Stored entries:
=-=-=-=-=

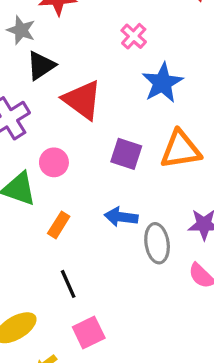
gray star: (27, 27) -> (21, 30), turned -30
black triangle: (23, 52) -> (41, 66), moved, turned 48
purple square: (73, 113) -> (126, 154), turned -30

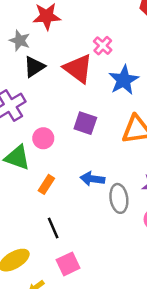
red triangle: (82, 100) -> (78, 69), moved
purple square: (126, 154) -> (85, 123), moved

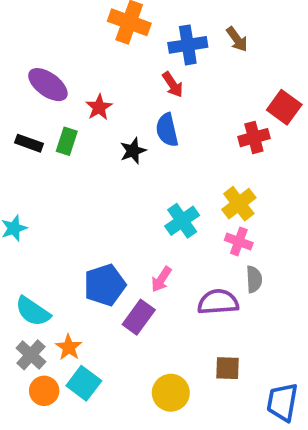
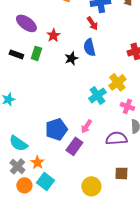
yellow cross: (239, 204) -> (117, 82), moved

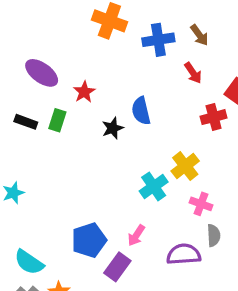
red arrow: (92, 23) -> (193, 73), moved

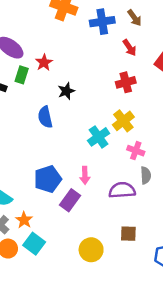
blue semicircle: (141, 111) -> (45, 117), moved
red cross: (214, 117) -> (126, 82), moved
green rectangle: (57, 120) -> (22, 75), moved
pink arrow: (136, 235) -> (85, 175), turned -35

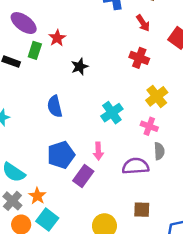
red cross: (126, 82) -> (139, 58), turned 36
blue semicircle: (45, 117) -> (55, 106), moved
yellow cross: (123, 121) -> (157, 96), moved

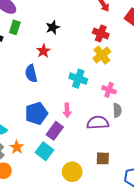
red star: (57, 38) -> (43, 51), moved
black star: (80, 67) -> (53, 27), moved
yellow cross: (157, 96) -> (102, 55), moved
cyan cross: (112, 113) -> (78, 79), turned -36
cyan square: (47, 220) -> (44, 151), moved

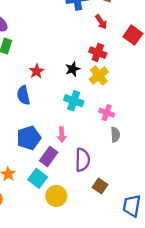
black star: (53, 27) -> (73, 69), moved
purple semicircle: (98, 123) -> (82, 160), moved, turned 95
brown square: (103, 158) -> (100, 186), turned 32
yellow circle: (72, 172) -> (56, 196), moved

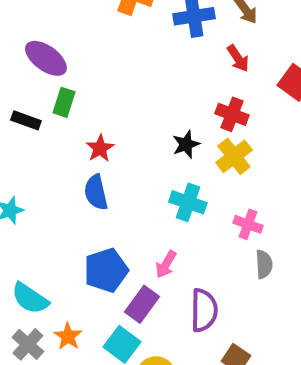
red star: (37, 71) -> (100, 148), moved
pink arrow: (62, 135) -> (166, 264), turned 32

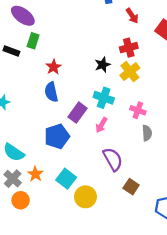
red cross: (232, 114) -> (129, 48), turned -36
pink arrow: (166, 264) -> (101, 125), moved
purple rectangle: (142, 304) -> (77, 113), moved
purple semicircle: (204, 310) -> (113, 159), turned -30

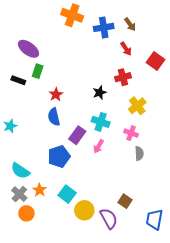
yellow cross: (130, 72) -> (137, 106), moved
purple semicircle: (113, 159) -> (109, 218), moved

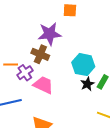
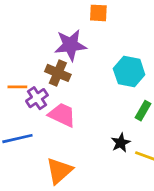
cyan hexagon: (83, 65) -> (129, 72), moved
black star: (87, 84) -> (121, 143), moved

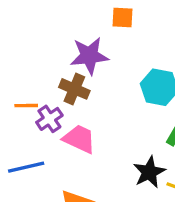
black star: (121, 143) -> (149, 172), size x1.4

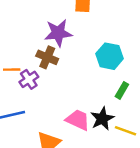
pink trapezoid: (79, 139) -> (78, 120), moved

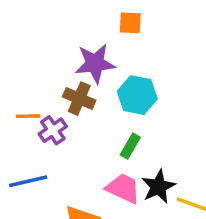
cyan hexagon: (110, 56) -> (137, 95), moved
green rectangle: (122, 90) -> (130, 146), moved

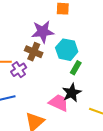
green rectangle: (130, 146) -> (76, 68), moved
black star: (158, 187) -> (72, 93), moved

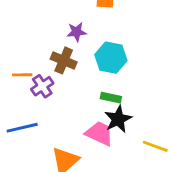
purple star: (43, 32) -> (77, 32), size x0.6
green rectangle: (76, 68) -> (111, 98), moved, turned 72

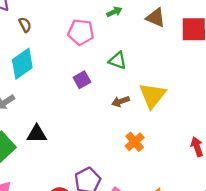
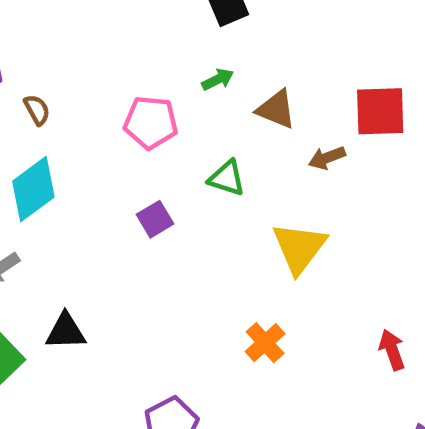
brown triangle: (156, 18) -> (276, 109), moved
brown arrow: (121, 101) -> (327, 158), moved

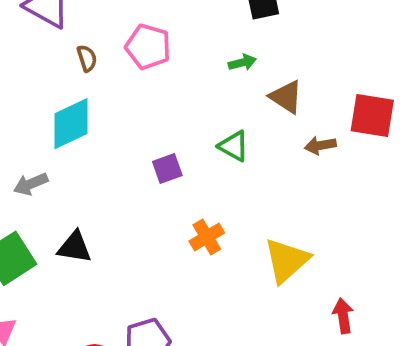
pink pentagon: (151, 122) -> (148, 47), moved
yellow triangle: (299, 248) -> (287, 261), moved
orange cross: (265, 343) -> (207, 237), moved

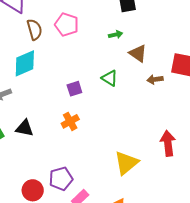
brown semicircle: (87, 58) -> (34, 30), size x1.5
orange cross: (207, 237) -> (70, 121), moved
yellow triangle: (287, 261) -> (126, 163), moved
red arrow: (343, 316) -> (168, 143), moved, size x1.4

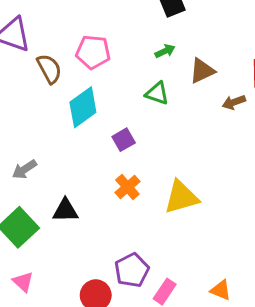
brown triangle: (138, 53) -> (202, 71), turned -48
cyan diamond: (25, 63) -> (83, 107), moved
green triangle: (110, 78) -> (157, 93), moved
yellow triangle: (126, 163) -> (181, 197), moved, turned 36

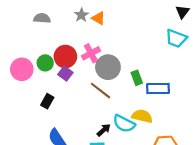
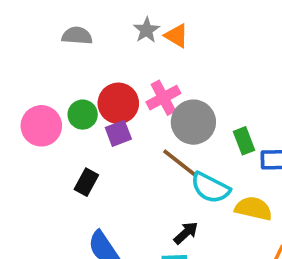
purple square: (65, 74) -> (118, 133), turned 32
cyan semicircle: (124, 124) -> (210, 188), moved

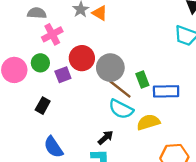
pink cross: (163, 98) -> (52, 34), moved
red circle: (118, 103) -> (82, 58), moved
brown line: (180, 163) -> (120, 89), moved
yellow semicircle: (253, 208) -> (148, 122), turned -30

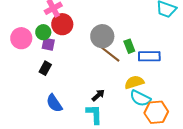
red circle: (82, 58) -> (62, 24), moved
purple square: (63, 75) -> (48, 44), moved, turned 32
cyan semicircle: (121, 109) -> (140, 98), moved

=-=-=-=-=

EXERCISE OBJECTIVE >> Each line from the first line of the records through the line containing "blue semicircle: (141, 111)" must be reproduced exactly, with both ends included and all pictures omitted; nothing else belongs in the answer.

TASK RESULT >>
gray star: (27, 27) -> (21, 30), turned -30
black triangle: (23, 52) -> (41, 66), moved, turned 48
purple square: (73, 113) -> (126, 154), turned -30

red triangle: (82, 100) -> (78, 69), moved
purple square: (126, 154) -> (85, 123), moved

yellow cross: (239, 204) -> (117, 82), moved

red arrow: (92, 23) -> (193, 73), moved

blue semicircle: (141, 111) -> (45, 117), moved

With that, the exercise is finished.